### TASK DETAILS
Copy out word for word the line with "The turemal (pink)" and the lines that follow it in the listing below, up to the final one.

Start of THE DATA

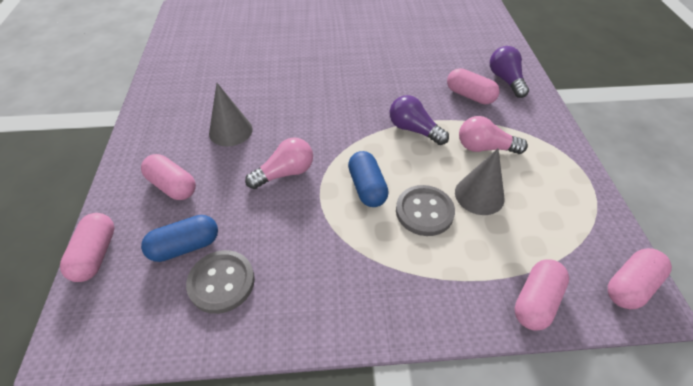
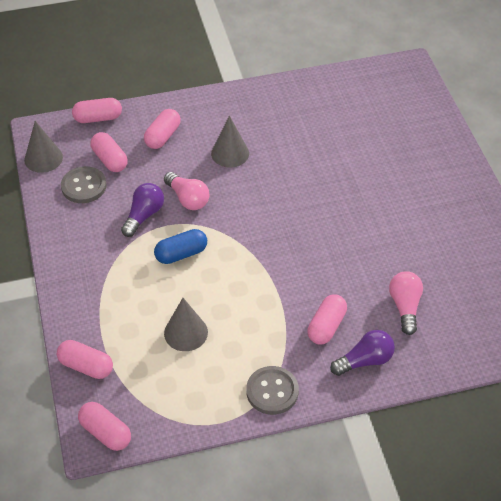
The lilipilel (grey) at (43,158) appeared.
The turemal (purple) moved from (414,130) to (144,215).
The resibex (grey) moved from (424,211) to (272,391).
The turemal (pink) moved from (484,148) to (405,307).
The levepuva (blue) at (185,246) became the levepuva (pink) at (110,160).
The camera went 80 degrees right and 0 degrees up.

End of THE DATA

### YOUR SOLUTION
The turemal (pink) moved from (484,148) to (405,307).
The levepuva (blue) at (185,246) became the levepuva (pink) at (110,160).
The camera went 80 degrees right and 0 degrees up.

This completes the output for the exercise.